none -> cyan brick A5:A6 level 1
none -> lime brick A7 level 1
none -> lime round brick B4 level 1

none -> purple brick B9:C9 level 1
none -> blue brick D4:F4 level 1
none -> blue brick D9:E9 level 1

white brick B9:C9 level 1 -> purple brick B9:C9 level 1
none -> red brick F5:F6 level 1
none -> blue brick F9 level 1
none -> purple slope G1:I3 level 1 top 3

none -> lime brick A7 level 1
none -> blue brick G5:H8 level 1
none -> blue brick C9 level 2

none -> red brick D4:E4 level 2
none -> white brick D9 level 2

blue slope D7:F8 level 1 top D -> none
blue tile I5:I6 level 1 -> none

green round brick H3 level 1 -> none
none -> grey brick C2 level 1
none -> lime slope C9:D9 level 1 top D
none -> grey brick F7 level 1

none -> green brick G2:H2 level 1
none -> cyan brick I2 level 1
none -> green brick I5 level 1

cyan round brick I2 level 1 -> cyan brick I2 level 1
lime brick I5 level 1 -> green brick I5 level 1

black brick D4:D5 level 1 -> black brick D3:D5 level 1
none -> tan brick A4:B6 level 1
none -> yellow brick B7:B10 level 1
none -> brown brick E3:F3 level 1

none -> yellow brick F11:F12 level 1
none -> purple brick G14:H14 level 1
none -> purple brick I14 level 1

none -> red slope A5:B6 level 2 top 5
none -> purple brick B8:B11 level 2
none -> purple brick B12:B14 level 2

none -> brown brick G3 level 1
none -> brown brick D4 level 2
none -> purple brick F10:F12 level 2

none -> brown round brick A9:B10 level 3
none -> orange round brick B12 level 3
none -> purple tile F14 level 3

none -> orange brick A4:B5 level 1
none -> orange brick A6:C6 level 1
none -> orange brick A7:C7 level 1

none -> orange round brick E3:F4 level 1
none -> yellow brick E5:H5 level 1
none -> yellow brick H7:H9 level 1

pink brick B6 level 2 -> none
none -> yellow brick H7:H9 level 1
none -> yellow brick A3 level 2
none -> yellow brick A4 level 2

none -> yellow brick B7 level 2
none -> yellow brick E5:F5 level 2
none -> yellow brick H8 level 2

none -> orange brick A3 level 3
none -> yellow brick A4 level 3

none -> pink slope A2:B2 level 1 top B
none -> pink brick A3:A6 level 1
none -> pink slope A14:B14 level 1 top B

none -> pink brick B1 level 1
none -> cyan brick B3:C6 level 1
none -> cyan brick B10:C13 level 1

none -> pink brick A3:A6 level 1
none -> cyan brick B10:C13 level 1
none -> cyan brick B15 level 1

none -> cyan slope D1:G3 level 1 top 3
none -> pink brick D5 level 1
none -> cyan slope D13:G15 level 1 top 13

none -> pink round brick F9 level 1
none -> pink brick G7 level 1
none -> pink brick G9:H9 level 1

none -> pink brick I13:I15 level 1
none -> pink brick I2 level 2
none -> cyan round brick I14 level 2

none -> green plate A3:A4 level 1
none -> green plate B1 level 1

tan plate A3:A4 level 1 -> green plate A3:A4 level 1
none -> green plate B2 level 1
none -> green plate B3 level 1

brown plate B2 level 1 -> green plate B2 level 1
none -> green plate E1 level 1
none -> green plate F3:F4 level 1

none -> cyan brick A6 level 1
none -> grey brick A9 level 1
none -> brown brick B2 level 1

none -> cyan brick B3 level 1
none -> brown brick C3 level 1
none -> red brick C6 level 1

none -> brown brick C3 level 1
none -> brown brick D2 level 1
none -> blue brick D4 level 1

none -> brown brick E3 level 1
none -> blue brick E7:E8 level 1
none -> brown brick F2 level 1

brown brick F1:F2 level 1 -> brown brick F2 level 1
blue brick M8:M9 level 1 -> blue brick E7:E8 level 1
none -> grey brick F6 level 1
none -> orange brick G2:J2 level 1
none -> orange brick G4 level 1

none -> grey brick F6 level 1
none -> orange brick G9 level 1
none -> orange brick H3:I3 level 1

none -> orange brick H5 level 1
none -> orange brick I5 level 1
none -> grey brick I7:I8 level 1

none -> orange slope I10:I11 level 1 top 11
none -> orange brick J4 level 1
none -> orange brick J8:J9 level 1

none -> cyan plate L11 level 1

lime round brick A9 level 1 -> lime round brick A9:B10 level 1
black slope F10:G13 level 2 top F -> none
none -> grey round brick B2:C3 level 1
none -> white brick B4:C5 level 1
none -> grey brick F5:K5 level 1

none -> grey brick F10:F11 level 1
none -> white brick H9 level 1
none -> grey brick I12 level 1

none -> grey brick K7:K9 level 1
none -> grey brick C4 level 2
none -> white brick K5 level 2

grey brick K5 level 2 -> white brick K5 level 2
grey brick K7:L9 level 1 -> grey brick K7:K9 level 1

▸ **EXERCISE DESCRIPTION**
Line by line, retype all of the records exactly.

▸ **RESPONSE TO THE TASK**
none -> cyan brick A5:A6 level 1
none -> lime brick A7 level 1
none -> lime round brick B4 level 1

none -> purple brick B9:C9 level 1
none -> blue brick D4:F4 level 1
none -> blue brick D9:E9 level 1

white brick B9:C9 level 1 -> purple brick B9:C9 level 1
none -> red brick F5:F6 level 1
none -> blue brick F9 level 1
none -> purple slope G1:I3 level 1 top 3

none -> lime brick A7 level 1
none -> blue brick G5:H8 level 1
none -> blue brick C9 level 2

none -> red brick D4:E4 level 2
none -> white brick D9 level 2

blue slope D7:F8 level 1 top D -> none
blue tile I5:I6 level 1 -> none

green round brick H3 level 1 -> none
none -> grey brick C2 level 1
none -> lime slope C9:D9 level 1 top D
none -> grey brick F7 level 1

none -> green brick G2:H2 level 1
none -> cyan brick I2 level 1
none -> green brick I5 level 1

cyan round brick I2 level 1 -> cyan brick I2 level 1
lime brick I5 level 1 -> green brick I5 level 1

black brick D4:D5 level 1 -> black brick D3:D5 level 1
none -> tan brick A4:B6 level 1
none -> yellow brick B7:B10 level 1
none -> brown brick E3:F3 level 1

none -> yellow brick F11:F12 level 1
none -> purple brick G14:H14 level 1
none -> purple brick I14 level 1

none -> red slope A5:B6 level 2 top 5
none -> purple brick B8:B11 level 2
none -> purple brick B12:B14 level 2

none -> brown brick G3 level 1
none -> brown brick D4 level 2
none -> purple brick F10:F12 level 2

none -> brown round brick A9:B10 level 3
none -> orange round brick B12 level 3
none -> purple tile F14 level 3

none -> orange brick A4:B5 level 1
none -> orange brick A6:C6 level 1
none -> orange brick A7:C7 level 1

none -> orange round brick E3:F4 level 1
none -> yellow brick E5:H5 level 1
none -> yellow brick H7:H9 level 1

pink brick B6 level 2 -> none
none -> yellow brick H7:H9 level 1
none -> yellow brick A3 level 2
none -> yellow brick A4 level 2

none -> yellow brick B7 level 2
none -> yellow brick E5:F5 level 2
none -> yellow brick H8 level 2

none -> orange brick A3 level 3
none -> yellow brick A4 level 3

none -> pink slope A2:B2 level 1 top B
none -> pink brick A3:A6 level 1
none -> pink slope A14:B14 level 1 top B

none -> pink brick B1 level 1
none -> cyan brick B3:C6 level 1
none -> cyan brick B10:C13 level 1

none -> pink brick A3:A6 level 1
none -> cyan brick B10:C13 level 1
none -> cyan brick B15 level 1

none -> cyan slope D1:G3 level 1 top 3
none -> pink brick D5 level 1
none -> cyan slope D13:G15 level 1 top 13

none -> pink round brick F9 level 1
none -> pink brick G7 level 1
none -> pink brick G9:H9 level 1

none -> pink brick I13:I15 level 1
none -> pink brick I2 level 2
none -> cyan round brick I14 level 2

none -> green plate A3:A4 level 1
none -> green plate B1 level 1

tan plate A3:A4 level 1 -> green plate A3:A4 level 1
none -> green plate B2 level 1
none -> green plate B3 level 1

brown plate B2 level 1 -> green plate B2 level 1
none -> green plate E1 level 1
none -> green plate F3:F4 level 1

none -> cyan brick A6 level 1
none -> grey brick A9 level 1
none -> brown brick B2 level 1

none -> cyan brick B3 level 1
none -> brown brick C3 level 1
none -> red brick C6 level 1

none -> brown brick C3 level 1
none -> brown brick D2 level 1
none -> blue brick D4 level 1

none -> brown brick E3 level 1
none -> blue brick E7:E8 level 1
none -> brown brick F2 level 1

brown brick F1:F2 level 1 -> brown brick F2 level 1
blue brick M8:M9 level 1 -> blue brick E7:E8 level 1
none -> grey brick F6 level 1
none -> orange brick G2:J2 level 1
none -> orange brick G4 level 1

none -> grey brick F6 level 1
none -> orange brick G9 level 1
none -> orange brick H3:I3 level 1

none -> orange brick H5 level 1
none -> orange brick I5 level 1
none -> grey brick I7:I8 level 1

none -> orange slope I10:I11 level 1 top 11
none -> orange brick J4 level 1
none -> orange brick J8:J9 level 1

none -> cyan plate L11 level 1

lime round brick A9 level 1 -> lime round brick A9:B10 level 1
black slope F10:G13 level 2 top F -> none
none -> grey round brick B2:C3 level 1
none -> white brick B4:C5 level 1
none -> grey brick F5:K5 level 1

none -> grey brick F10:F11 level 1
none -> white brick H9 level 1
none -> grey brick I12 level 1

none -> grey brick K7:K9 level 1
none -> grey brick C4 level 2
none -> white brick K5 level 2

grey brick K5 level 2 -> white brick K5 level 2
grey brick K7:L9 level 1 -> grey brick K7:K9 level 1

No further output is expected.